What you are asked to do:
Return only the lines below starting at the line containing "camera: 115 degrees right, 10 degrees up" and ending at the line containing "camera: 55 degrees left, 15 degrees up", both included, exactly as they are and with no pictures.

━━ Recorded data ━━

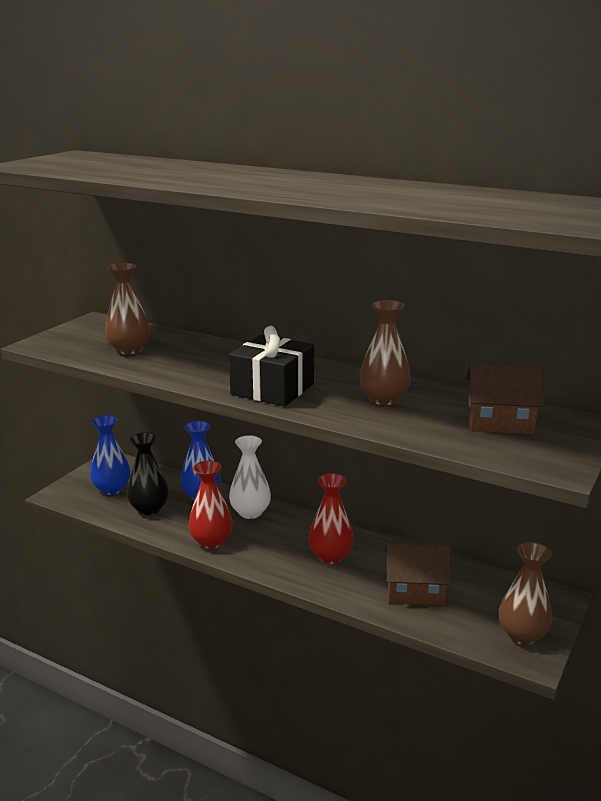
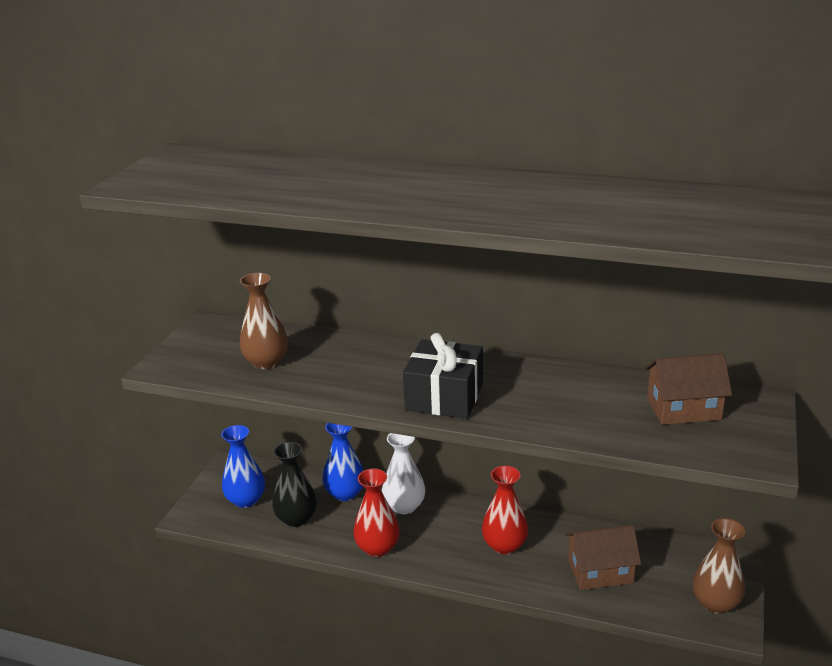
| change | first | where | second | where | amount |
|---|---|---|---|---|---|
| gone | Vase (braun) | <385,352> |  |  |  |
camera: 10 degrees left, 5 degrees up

━━━
━━ Recorded data ━━

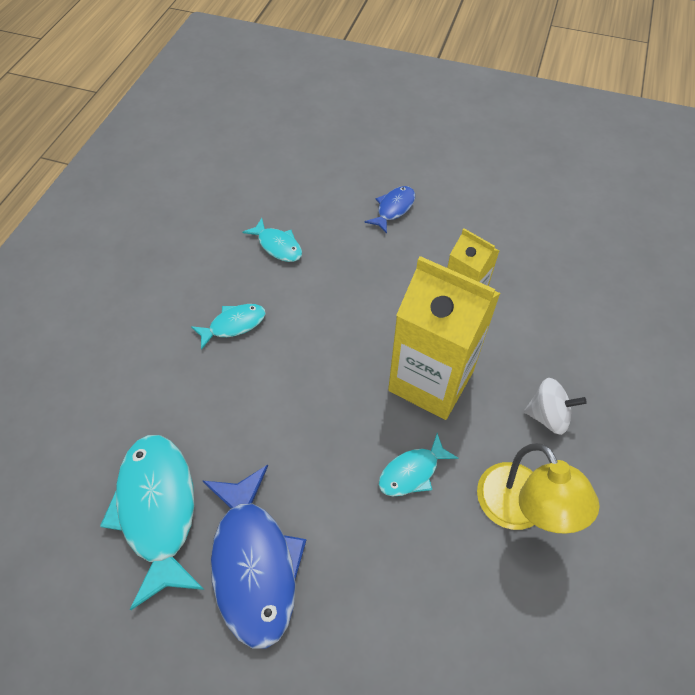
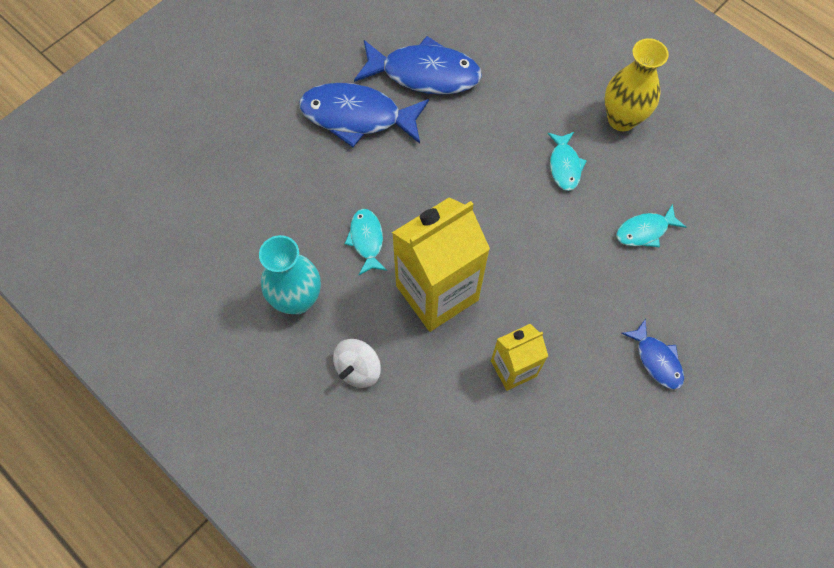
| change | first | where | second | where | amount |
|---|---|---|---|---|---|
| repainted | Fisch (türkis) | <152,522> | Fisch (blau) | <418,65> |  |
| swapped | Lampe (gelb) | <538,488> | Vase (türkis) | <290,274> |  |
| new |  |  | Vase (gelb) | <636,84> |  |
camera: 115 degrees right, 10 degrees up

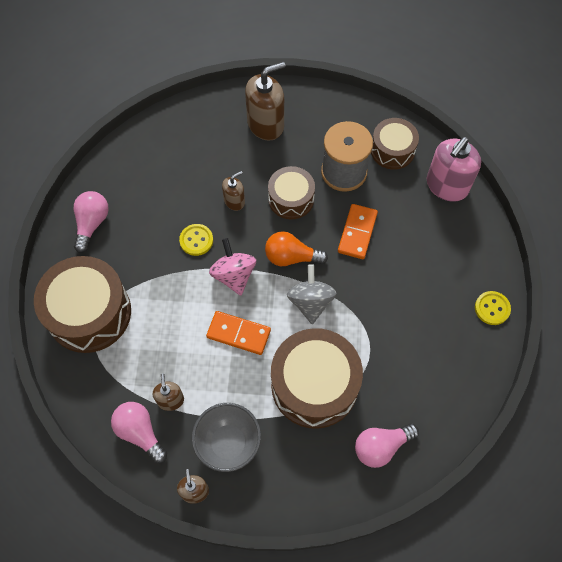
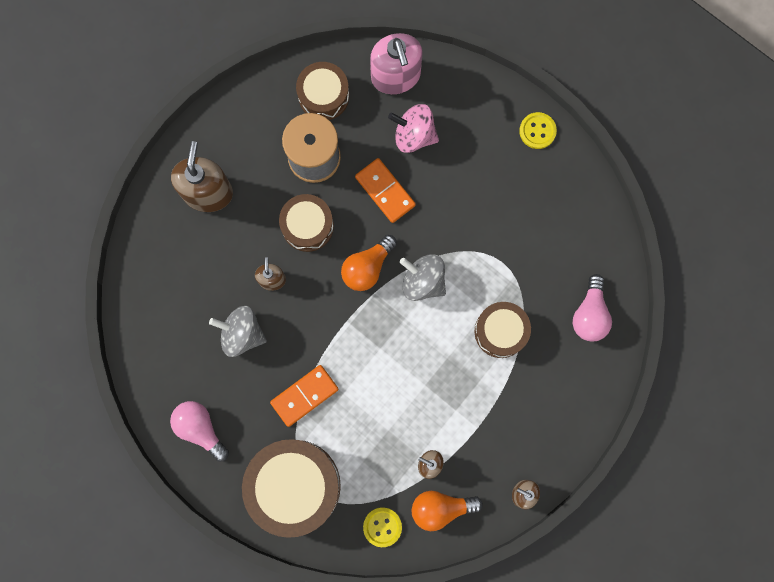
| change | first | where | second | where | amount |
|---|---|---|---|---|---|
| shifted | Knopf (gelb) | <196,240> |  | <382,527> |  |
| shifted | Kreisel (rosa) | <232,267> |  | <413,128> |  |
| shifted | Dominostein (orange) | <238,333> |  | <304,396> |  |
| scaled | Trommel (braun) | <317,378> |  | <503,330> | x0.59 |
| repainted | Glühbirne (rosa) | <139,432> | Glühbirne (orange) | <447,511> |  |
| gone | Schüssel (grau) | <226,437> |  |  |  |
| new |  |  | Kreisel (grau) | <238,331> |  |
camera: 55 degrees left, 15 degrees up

━━━

Solution for this problem:
camera: 115 degrees right, 10 degrees up

| change | first | where | second | where | amount |
|---|---|---|---|---|---|
| shifted | Knopf (gelb) | <196,240> |  | <382,527> |  |
| shifted | Kreisel (rosa) | <232,267> |  | <413,128> |  |
| shifted | Dominostein (orange) | <238,333> |  | <304,396> |  |
| scaled | Trommel (braun) | <317,378> |  | <503,330> | x0.59 |
| repainted | Glühbirne (rosa) | <139,432> | Glühbirne (orange) | <447,511> |  |
| gone | Schüssel (grau) | <226,437> |  |  |  |
| new |  |  | Kreisel (grau) | <238,331> |  |
camera: 55 degrees left, 15 degrees up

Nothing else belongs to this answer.